==== Given records ====

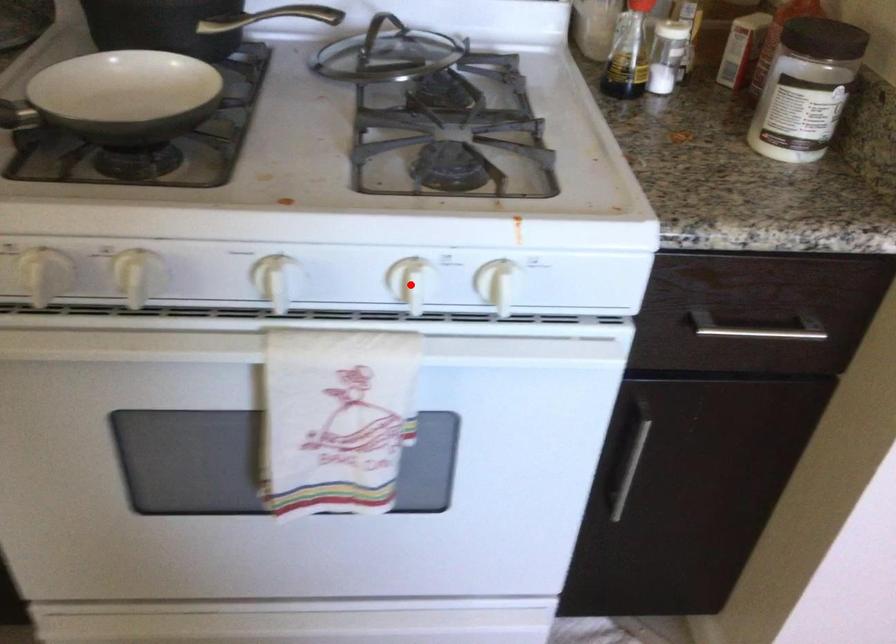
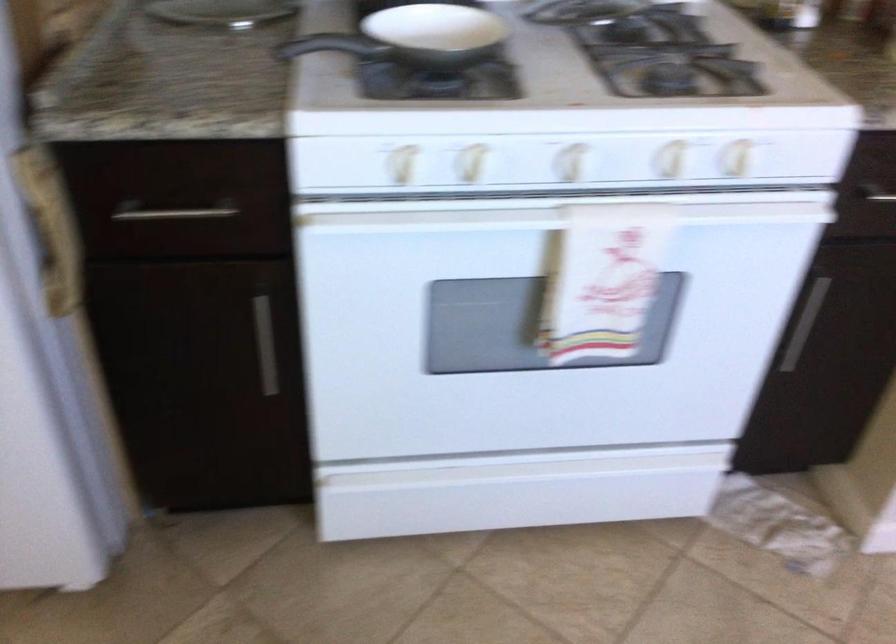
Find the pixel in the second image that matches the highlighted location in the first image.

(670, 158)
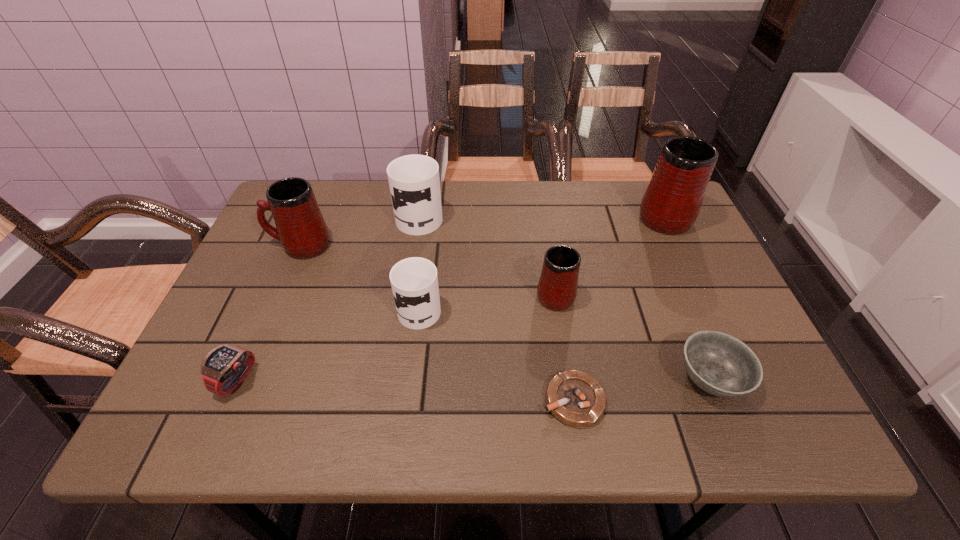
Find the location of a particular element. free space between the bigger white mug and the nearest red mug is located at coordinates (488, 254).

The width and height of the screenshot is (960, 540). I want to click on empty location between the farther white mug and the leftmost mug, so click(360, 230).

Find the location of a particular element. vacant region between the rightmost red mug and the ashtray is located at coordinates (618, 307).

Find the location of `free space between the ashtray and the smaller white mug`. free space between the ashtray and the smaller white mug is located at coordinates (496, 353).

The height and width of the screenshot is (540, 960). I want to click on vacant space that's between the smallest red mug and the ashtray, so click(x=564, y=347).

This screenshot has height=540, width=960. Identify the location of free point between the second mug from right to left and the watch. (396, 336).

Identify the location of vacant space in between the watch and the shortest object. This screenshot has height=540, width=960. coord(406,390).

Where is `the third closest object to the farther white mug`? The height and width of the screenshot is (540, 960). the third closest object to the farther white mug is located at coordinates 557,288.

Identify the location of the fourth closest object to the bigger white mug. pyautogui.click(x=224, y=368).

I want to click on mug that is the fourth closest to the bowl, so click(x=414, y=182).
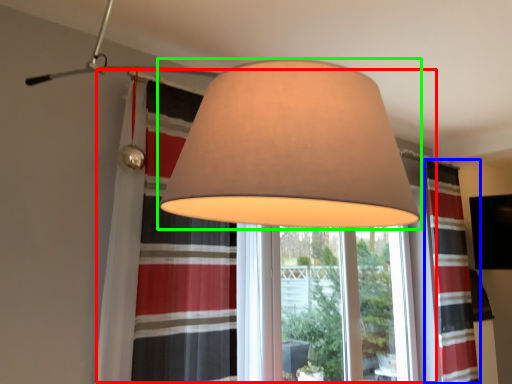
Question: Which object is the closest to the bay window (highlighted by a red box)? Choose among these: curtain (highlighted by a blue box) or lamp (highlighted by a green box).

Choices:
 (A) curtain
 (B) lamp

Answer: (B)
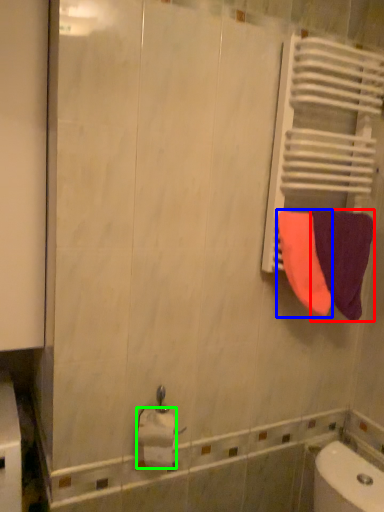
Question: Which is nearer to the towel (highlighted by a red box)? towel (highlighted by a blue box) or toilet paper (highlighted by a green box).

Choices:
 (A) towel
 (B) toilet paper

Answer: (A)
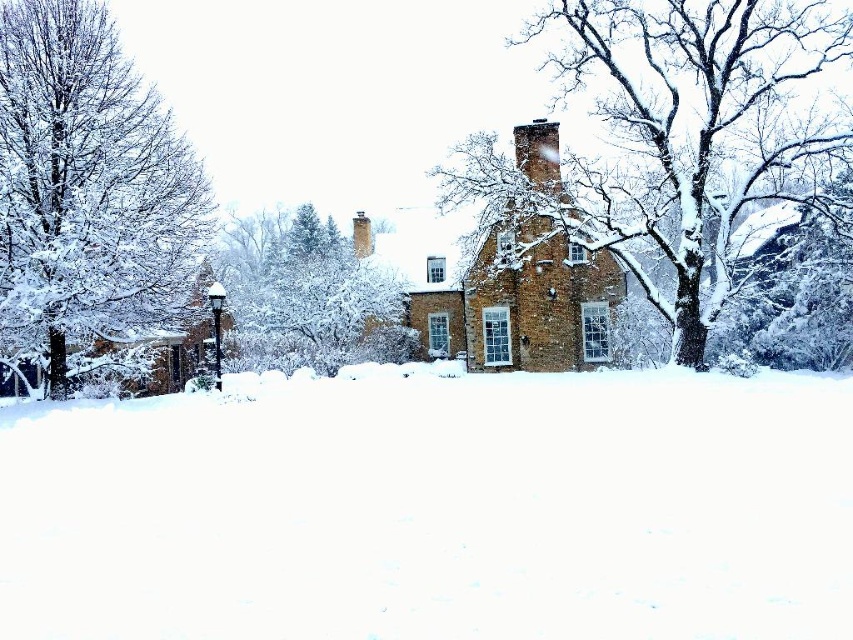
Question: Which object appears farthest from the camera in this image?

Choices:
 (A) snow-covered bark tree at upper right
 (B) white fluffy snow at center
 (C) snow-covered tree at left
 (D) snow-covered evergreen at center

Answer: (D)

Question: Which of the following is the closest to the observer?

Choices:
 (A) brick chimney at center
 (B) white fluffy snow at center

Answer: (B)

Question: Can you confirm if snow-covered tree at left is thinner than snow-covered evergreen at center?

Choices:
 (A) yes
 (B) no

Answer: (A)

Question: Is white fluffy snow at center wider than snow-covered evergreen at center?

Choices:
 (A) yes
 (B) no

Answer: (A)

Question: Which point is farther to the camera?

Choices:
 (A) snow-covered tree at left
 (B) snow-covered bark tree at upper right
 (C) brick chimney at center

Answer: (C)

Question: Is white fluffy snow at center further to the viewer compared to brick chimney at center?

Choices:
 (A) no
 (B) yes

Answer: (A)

====
==== Given records ====

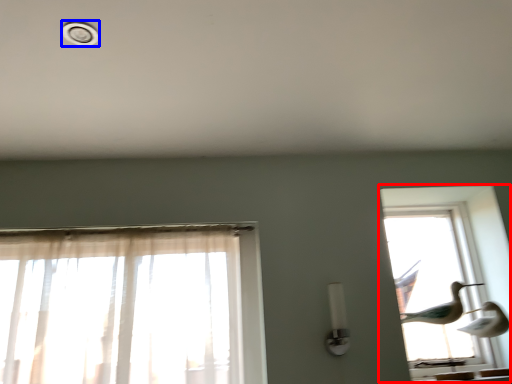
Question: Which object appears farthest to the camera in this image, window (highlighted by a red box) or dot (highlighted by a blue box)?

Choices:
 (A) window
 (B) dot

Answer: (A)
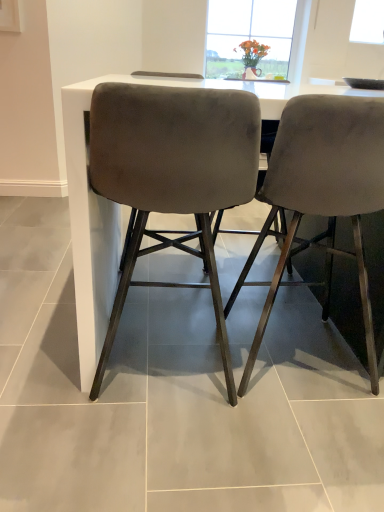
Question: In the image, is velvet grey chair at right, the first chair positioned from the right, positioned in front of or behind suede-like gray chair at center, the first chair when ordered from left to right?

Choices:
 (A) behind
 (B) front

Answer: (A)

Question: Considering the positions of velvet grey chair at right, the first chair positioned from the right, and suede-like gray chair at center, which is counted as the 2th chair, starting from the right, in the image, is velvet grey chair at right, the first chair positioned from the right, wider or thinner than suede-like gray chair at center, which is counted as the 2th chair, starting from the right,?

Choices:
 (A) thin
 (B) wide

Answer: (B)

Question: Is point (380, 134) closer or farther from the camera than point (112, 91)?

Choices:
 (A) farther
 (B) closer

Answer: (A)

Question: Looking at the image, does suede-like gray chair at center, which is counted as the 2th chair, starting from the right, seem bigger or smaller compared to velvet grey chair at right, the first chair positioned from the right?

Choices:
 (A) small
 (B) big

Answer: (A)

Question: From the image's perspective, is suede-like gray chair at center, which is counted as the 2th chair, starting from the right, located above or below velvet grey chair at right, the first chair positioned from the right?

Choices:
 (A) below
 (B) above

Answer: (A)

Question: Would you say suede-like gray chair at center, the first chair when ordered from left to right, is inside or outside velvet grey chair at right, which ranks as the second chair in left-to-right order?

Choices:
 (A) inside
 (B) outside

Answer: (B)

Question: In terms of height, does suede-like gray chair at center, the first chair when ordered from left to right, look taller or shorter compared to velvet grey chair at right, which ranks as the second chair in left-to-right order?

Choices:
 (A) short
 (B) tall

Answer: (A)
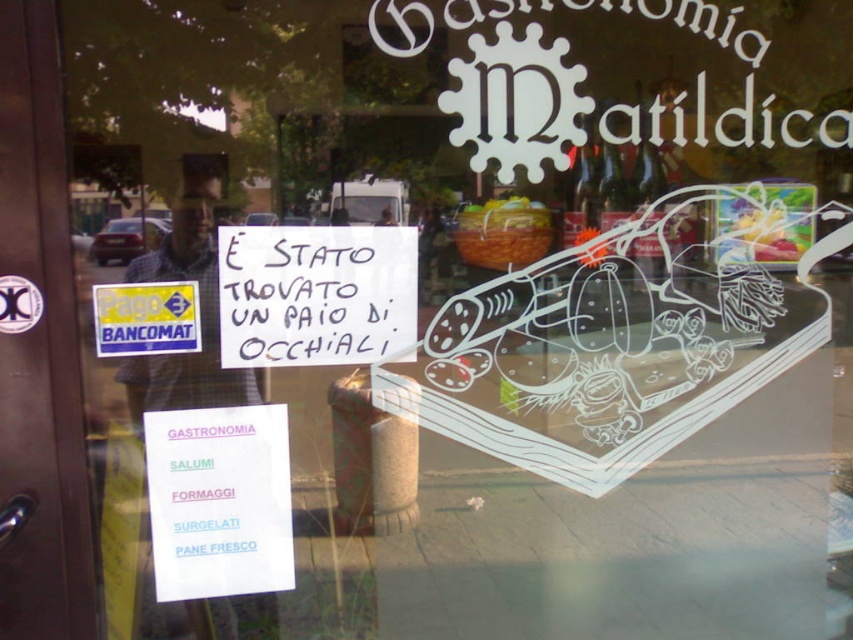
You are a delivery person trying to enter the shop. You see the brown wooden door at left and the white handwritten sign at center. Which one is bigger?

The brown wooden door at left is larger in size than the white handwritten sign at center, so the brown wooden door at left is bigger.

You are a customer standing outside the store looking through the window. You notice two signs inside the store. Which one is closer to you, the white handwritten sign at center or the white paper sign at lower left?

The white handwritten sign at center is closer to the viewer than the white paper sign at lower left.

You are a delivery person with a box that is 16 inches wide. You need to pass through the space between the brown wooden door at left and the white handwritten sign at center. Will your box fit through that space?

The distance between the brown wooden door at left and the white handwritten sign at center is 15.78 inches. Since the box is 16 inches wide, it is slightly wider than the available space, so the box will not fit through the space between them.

====

» Exercise description
Copy from the data above, word for word, the stretch from the line containing "Question: Is white fluffy snow at center wider" through the line containing "Question: Which point", including both of those lines.

» Exercise solution
Question: Is white fluffy snow at center wider than snow-covered evergreen at center?

Choices:
 (A) yes
 (B) no

Answer: (A)

Question: Which point is farther to the camera?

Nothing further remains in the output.